--- MATERIAL SUPPLIED Enclosed Below ---
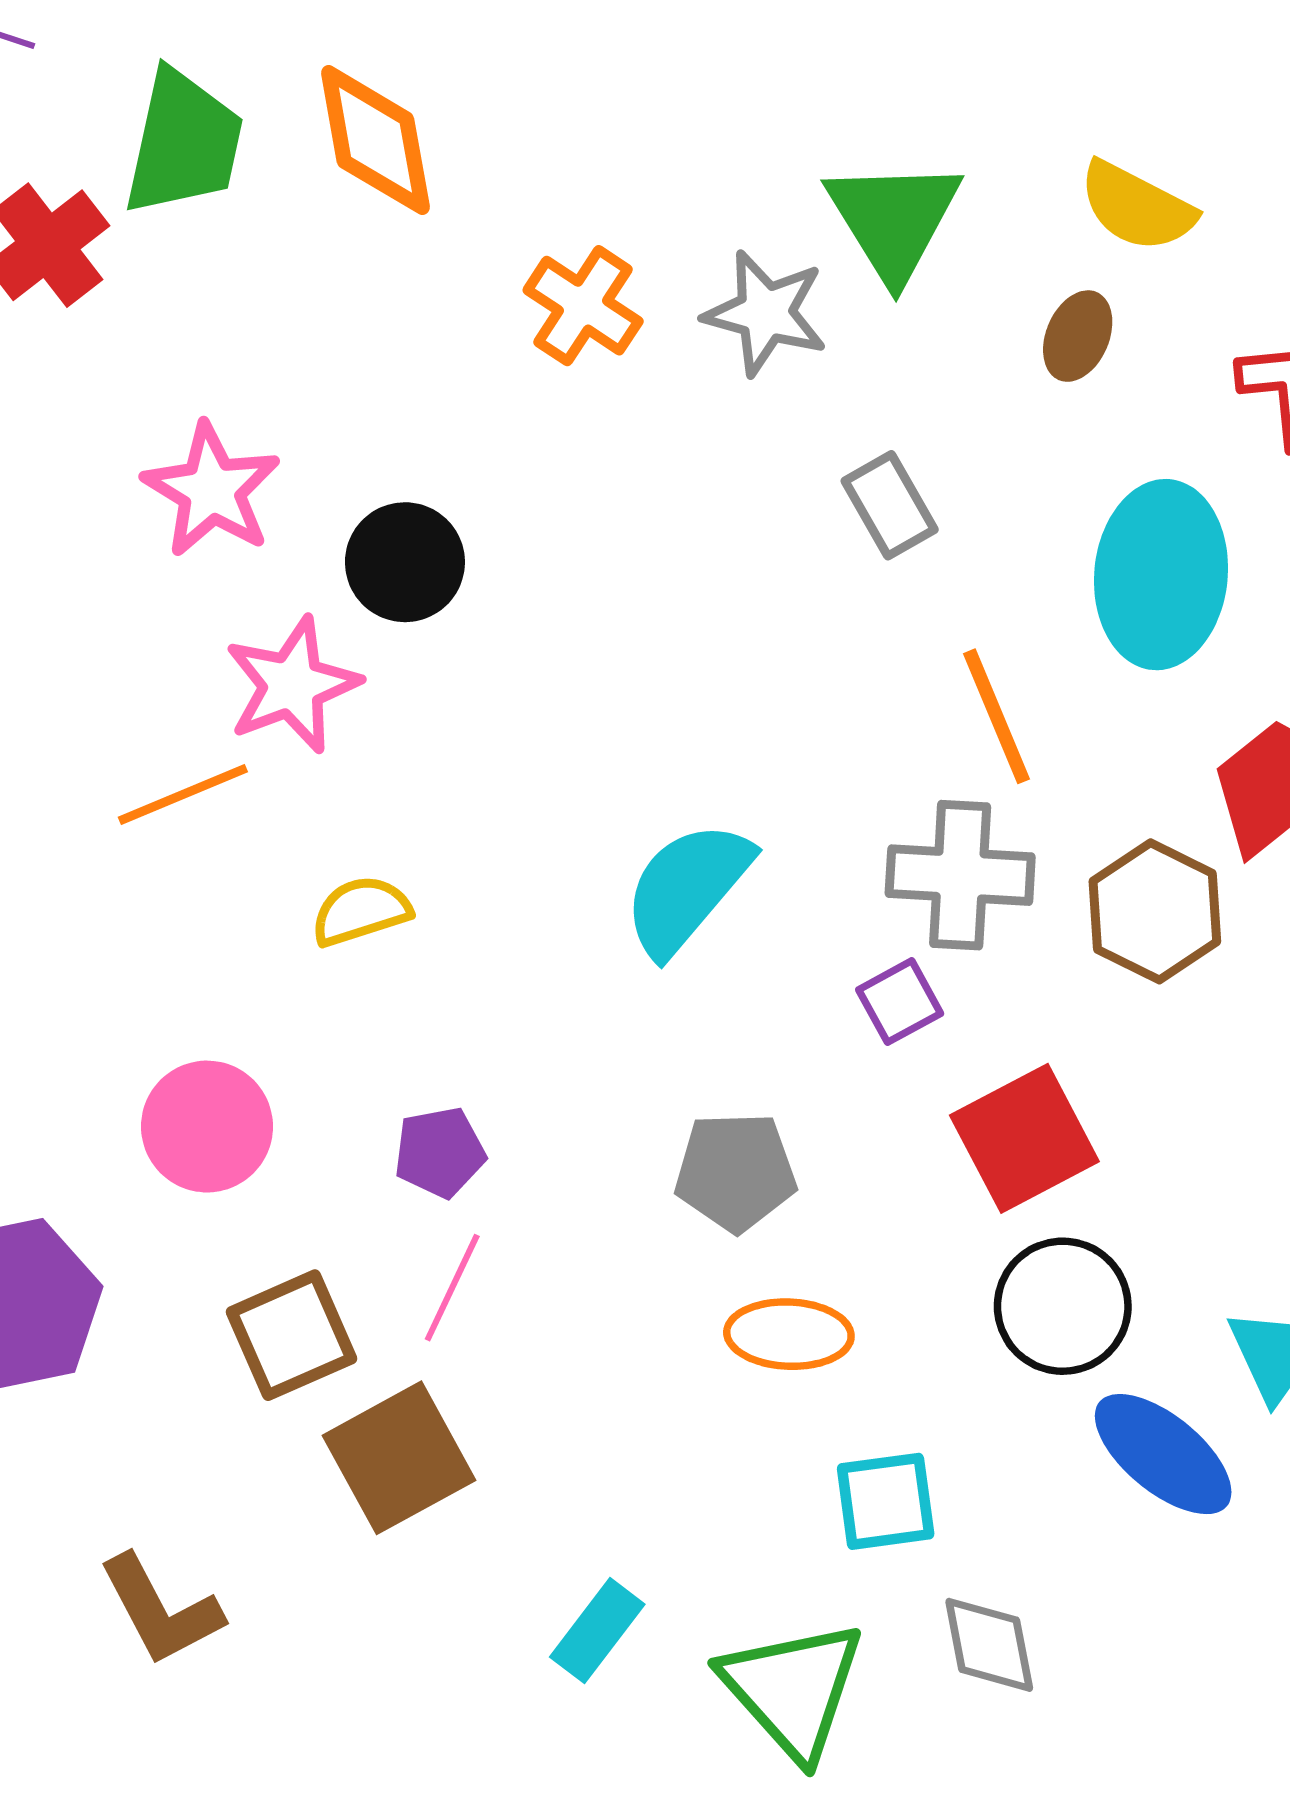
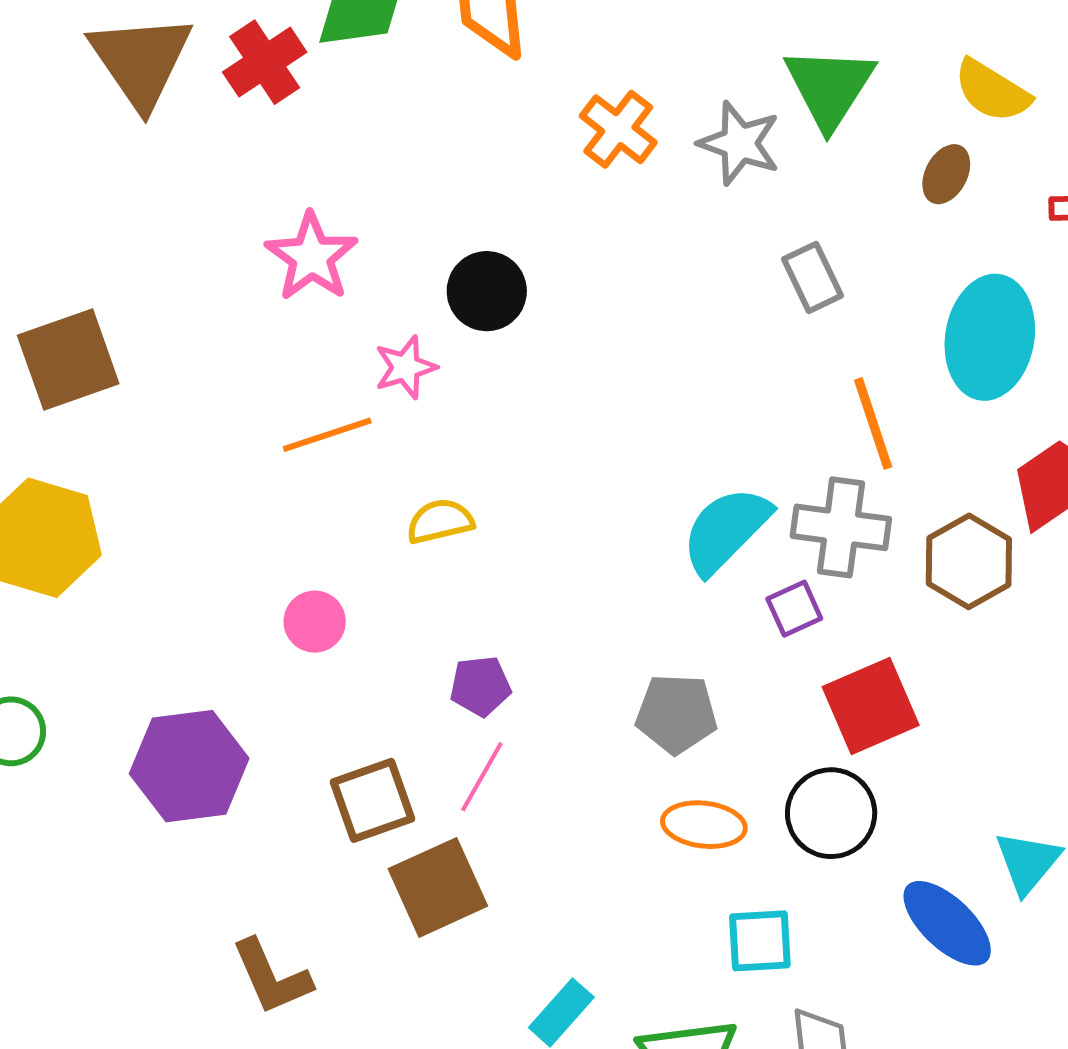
pink star: (212, 490) -> (312, 257), moved
pink star: (292, 685) -> (405, 367), size x0.7
cyan semicircle: (687, 888) -> (726, 530), moved
pink circle: (207, 1127) -> (315, 622), moved, size x0.7
black circle: (1063, 1306) -> (831, 813), moved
--- End of Enclosed MATERIAL SUPPLIED ---
● **AIM OF THE EXERCISE**
Leave every image out and retype the entries above word for word.

● **TASK ANSWER**
pink star: (212, 490) -> (312, 257), moved
pink star: (292, 685) -> (405, 367), size x0.7
cyan semicircle: (687, 888) -> (726, 530), moved
pink circle: (207, 1127) -> (315, 622), moved, size x0.7
black circle: (1063, 1306) -> (831, 813), moved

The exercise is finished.